___ AVAILABLE RECORDS ___
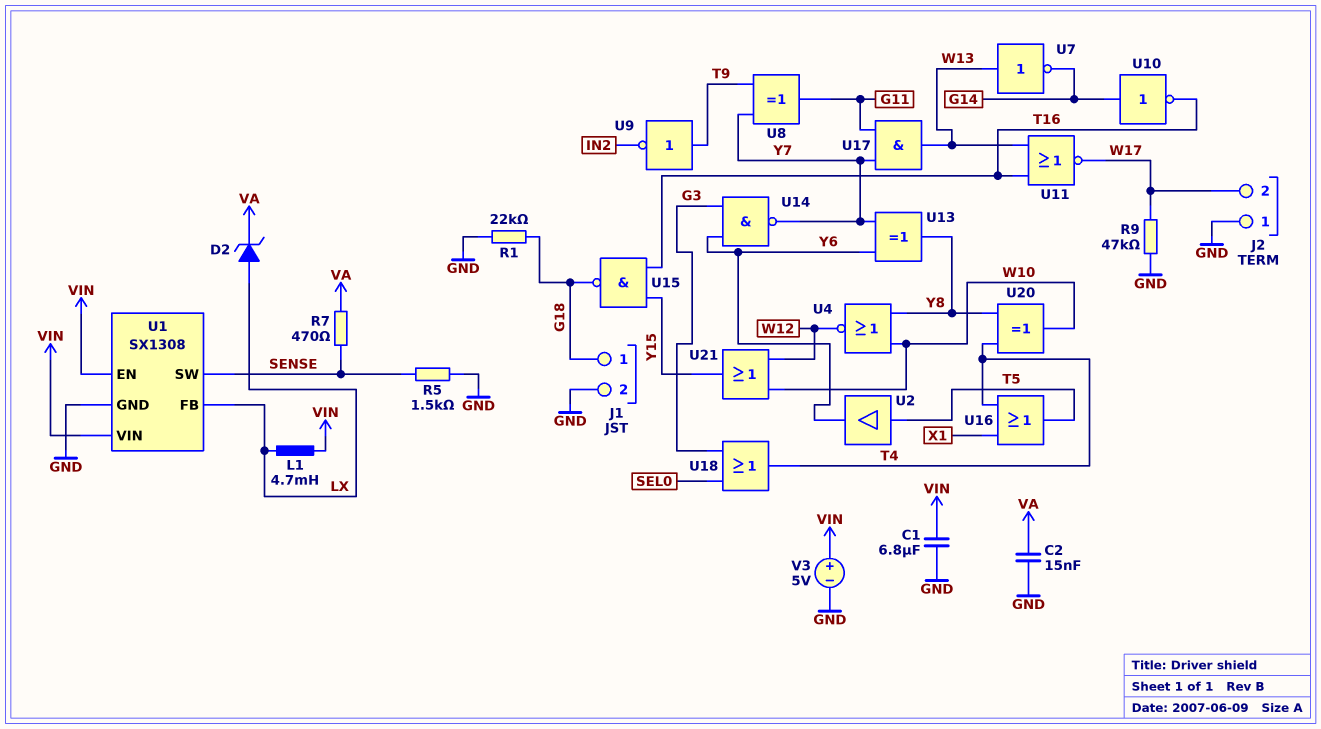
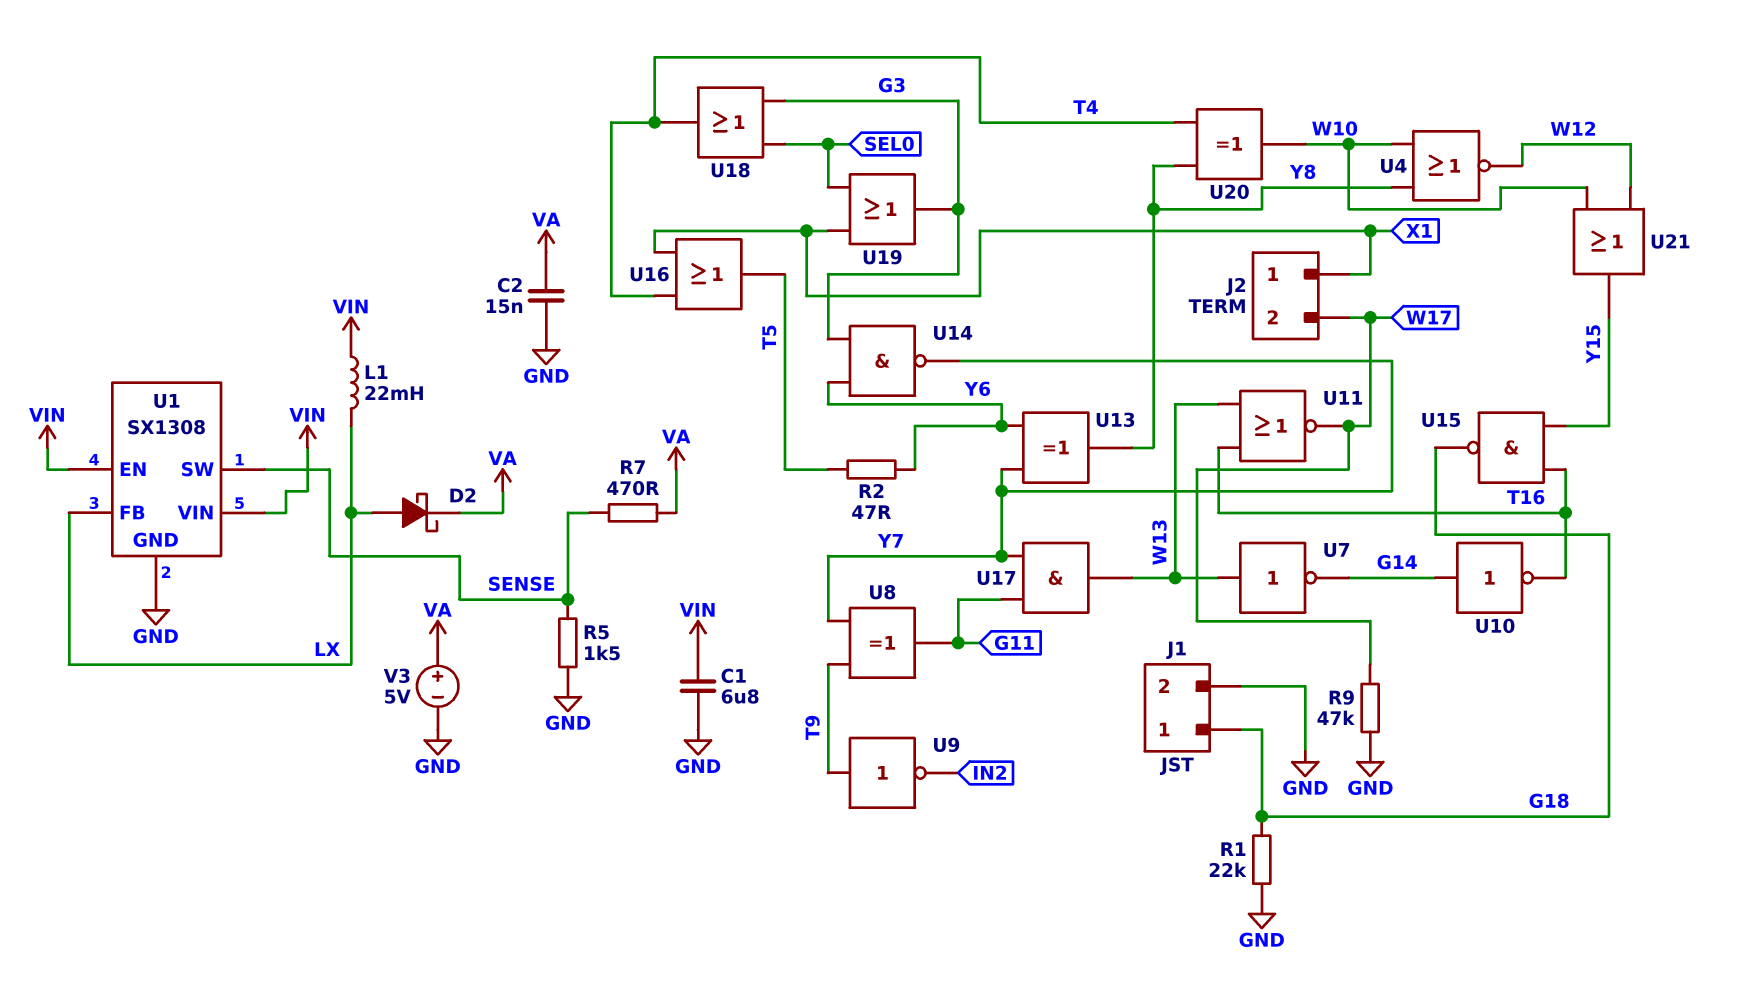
D2: zener (A LX, K VA) -> schottky (A LX, K VA)
J2 pin 1: GND -> X1
L1: 4.7mH (LX, VIN) -> 22mH (LX, VIN)
R2: none -> 47 (T5, Y6)
U2: buffer (in T5, out Y6) -> none
U19: none -> OR (in SEL0, in X1, out G3)
V3: 5V (plus VIN, minus GND) -> 5V (plus VA, minus GND)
___
→ ASSIGNMENT
An exact copy of the entries above is required, with the pictures left out.

→ RESPONSE TO THIS EXERCISE
D2: zener (A LX, K VA) -> schottky (A LX, K VA)
J2 pin 1: GND -> X1
L1: 4.7mH (LX, VIN) -> 22mH (LX, VIN)
R2: none -> 47 (T5, Y6)
U2: buffer (in T5, out Y6) -> none
U19: none -> OR (in SEL0, in X1, out G3)
V3: 5V (plus VIN, minus GND) -> 5V (plus VA, minus GND)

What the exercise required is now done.